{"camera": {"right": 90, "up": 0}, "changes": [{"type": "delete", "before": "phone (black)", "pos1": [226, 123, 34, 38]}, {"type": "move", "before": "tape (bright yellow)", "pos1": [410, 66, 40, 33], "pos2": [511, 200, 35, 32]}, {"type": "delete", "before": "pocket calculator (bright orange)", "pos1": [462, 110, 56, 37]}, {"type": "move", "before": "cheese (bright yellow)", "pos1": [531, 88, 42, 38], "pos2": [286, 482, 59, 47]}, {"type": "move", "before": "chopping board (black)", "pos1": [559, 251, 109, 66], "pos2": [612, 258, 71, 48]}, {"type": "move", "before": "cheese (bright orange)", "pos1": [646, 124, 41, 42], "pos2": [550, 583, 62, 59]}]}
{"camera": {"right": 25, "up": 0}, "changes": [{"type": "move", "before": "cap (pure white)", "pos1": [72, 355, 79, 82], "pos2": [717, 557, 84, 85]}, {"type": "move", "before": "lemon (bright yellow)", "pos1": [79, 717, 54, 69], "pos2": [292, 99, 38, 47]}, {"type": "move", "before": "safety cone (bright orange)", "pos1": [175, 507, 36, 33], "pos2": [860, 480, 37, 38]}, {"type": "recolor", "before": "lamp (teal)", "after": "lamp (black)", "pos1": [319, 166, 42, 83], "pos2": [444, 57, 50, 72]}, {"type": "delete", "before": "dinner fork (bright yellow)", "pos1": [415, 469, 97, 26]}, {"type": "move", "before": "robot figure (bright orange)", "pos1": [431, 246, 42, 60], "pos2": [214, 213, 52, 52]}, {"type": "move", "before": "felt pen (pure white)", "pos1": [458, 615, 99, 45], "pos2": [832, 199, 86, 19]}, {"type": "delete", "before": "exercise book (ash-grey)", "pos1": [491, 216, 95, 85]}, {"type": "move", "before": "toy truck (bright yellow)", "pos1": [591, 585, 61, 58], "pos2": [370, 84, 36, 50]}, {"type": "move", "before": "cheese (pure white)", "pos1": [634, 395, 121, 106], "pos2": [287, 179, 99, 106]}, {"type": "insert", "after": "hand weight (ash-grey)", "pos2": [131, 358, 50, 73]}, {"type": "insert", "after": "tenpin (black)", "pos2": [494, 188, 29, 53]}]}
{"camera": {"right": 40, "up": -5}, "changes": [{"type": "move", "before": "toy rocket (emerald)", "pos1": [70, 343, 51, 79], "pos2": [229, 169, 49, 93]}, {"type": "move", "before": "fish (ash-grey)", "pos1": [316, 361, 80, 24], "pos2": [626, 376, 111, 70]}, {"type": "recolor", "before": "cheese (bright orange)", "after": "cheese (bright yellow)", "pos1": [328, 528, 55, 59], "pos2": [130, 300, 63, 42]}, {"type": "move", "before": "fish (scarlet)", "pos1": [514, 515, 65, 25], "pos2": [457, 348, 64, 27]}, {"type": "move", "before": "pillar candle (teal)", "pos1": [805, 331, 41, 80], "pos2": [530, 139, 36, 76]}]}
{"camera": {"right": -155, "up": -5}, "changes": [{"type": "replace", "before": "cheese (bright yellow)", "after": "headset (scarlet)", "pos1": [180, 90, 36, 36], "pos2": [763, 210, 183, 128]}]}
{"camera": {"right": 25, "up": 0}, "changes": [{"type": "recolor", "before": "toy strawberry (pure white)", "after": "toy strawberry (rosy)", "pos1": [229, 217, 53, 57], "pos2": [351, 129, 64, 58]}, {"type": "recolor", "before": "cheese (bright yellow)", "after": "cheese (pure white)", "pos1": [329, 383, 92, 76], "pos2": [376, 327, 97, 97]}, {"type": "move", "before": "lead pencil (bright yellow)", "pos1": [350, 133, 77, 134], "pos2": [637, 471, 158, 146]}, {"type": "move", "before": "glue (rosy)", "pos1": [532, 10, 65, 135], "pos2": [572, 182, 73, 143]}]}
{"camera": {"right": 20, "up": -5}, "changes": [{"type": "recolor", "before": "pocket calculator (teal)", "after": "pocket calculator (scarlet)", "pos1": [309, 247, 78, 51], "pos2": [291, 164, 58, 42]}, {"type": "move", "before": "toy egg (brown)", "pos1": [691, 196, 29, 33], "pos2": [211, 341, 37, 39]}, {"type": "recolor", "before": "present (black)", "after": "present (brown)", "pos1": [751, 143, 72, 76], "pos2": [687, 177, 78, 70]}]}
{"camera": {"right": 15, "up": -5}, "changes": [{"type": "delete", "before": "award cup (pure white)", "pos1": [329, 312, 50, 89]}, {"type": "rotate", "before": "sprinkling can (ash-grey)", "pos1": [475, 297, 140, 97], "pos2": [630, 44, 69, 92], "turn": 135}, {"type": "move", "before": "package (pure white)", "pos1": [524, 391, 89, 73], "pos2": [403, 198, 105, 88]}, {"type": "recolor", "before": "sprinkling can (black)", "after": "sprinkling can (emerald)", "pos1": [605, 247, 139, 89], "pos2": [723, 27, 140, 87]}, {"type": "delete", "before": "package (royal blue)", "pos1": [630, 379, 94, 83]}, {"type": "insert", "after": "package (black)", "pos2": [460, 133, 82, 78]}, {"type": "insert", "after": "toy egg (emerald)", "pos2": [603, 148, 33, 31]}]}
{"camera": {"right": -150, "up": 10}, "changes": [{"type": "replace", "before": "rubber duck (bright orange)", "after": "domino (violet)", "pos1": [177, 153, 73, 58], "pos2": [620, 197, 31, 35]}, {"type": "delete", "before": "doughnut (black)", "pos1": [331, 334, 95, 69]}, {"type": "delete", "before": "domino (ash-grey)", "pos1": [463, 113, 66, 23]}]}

+++++

* DIRECTIONS FOR THIS TASK
Write the records again exactly as they stand.

* TASK ANSWER
{"camera": {"right": 90, "up": 0}, "changes": [{"type": "delete", "before": "phone (black)", "pos1": [226, 123, 34, 38]}, {"type": "move", "before": "tape (bright yellow)", "pos1": [410, 66, 40, 33], "pos2": [511, 200, 35, 32]}, {"type": "delete", "before": "pocket calculator (bright orange)", "pos1": [462, 110, 56, 37]}, {"type": "move", "before": "cheese (bright yellow)", "pos1": [531, 88, 42, 38], "pos2": [286, 482, 59, 47]}, {"type": "move", "before": "chopping board (black)", "pos1": [559, 251, 109, 66], "pos2": [612, 258, 71, 48]}, {"type": "move", "before": "cheese (bright orange)", "pos1": [646, 124, 41, 42], "pos2": [550, 583, 62, 59]}]}
{"camera": {"right": 25, "up": 0}, "changes": [{"type": "move", "before": "cap (pure white)", "pos1": [72, 355, 79, 82], "pos2": [717, 557, 84, 85]}, {"type": "move", "before": "lemon (bright yellow)", "pos1": [79, 717, 54, 69], "pos2": [292, 99, 38, 47]}, {"type": "move", "before": "safety cone (bright orange)", "pos1": [175, 507, 36, 33], "pos2": [860, 480, 37, 38]}, {"type": "recolor", "before": "lamp (teal)", "after": "lamp (black)", "pos1": [319, 166, 42, 83], "pos2": [444, 57, 50, 72]}, {"type": "delete", "before": "dinner fork (bright yellow)", "pos1": [415, 469, 97, 26]}, {"type": "move", "before": "robot figure (bright orange)", "pos1": [431, 246, 42, 60], "pos2": [214, 213, 52, 52]}, {"type": "move", "before": "felt pen (pure white)", "pos1": [458, 615, 99, 45], "pos2": [832, 199, 86, 19]}, {"type": "delete", "before": "exercise book (ash-grey)", "pos1": [491, 216, 95, 85]}, {"type": "move", "before": "toy truck (bright yellow)", "pos1": [591, 585, 61, 58], "pos2": [370, 84, 36, 50]}, {"type": "move", "before": "cheese (pure white)", "pos1": [634, 395, 121, 106], "pos2": [287, 179, 99, 106]}, {"type": "insert", "after": "hand weight (ash-grey)", "pos2": [131, 358, 50, 73]}, {"type": "insert", "after": "tenpin (black)", "pos2": [494, 188, 29, 53]}]}
{"camera": {"right": 40, "up": -5}, "changes": [{"type": "move", "before": "toy rocket (emerald)", "pos1": [70, 343, 51, 79], "pos2": [229, 169, 49, 93]}, {"type": "move", "before": "fish (ash-grey)", "pos1": [316, 361, 80, 24], "pos2": [626, 376, 111, 70]}, {"type": "recolor", "before": "cheese (bright orange)", "after": "cheese (bright yellow)", "pos1": [328, 528, 55, 59], "pos2": [130, 300, 63, 42]}, {"type": "move", "before": "fish (scarlet)", "pos1": [514, 515, 65, 25], "pos2": [457, 348, 64, 27]}, {"type": "move", "before": "pillar candle (teal)", "pos1": [805, 331, 41, 80], "pos2": [530, 139, 36, 76]}]}
{"camera": {"right": -155, "up": -5}, "changes": [{"type": "replace", "before": "cheese (bright yellow)", "after": "headset (scarlet)", "pos1": [180, 90, 36, 36], "pos2": [763, 210, 183, 128]}]}
{"camera": {"right": 25, "up": 0}, "changes": [{"type": "recolor", "before": "toy strawberry (pure white)", "after": "toy strawberry (rosy)", "pos1": [229, 217, 53, 57], "pos2": [351, 129, 64, 58]}, {"type": "recolor", "before": "cheese (bright yellow)", "after": "cheese (pure white)", "pos1": [329, 383, 92, 76], "pos2": [376, 327, 97, 97]}, {"type": "move", "before": "lead pencil (bright yellow)", "pos1": [350, 133, 77, 134], "pos2": [637, 471, 158, 146]}, {"type": "move", "before": "glue (rosy)", "pos1": [532, 10, 65, 135], "pos2": [572, 182, 73, 143]}]}
{"camera": {"right": 20, "up": -5}, "changes": [{"type": "recolor", "before": "pocket calculator (teal)", "after": "pocket calculator (scarlet)", "pos1": [309, 247, 78, 51], "pos2": [291, 164, 58, 42]}, {"type": "move", "before": "toy egg (brown)", "pos1": [691, 196, 29, 33], "pos2": [211, 341, 37, 39]}, {"type": "recolor", "before": "present (black)", "after": "present (brown)", "pos1": [751, 143, 72, 76], "pos2": [687, 177, 78, 70]}]}
{"camera": {"right": 15, "up": -5}, "changes": [{"type": "delete", "before": "award cup (pure white)", "pos1": [329, 312, 50, 89]}, {"type": "rotate", "before": "sprinkling can (ash-grey)", "pos1": [475, 297, 140, 97], "pos2": [630, 44, 69, 92], "turn": 135}, {"type": "move", "before": "package (pure white)", "pos1": [524, 391, 89, 73], "pos2": [403, 198, 105, 88]}, {"type": "recolor", "before": "sprinkling can (black)", "after": "sprinkling can (emerald)", "pos1": [605, 247, 139, 89], "pos2": [723, 27, 140, 87]}, {"type": "delete", "before": "package (royal blue)", "pos1": [630, 379, 94, 83]}, {"type": "insert", "after": "package (black)", "pos2": [460, 133, 82, 78]}, {"type": "insert", "after": "toy egg (emerald)", "pos2": [603, 148, 33, 31]}]}
{"camera": {"right": -150, "up": 10}, "changes": [{"type": "replace", "before": "rubber duck (bright orange)", "after": "domino (violet)", "pos1": [177, 153, 73, 58], "pos2": [620, 197, 31, 35]}, {"type": "delete", "before": "doughnut (black)", "pos1": [331, 334, 95, 69]}, {"type": "delete", "before": "domino (ash-grey)", "pos1": [463, 113, 66, 23]}]}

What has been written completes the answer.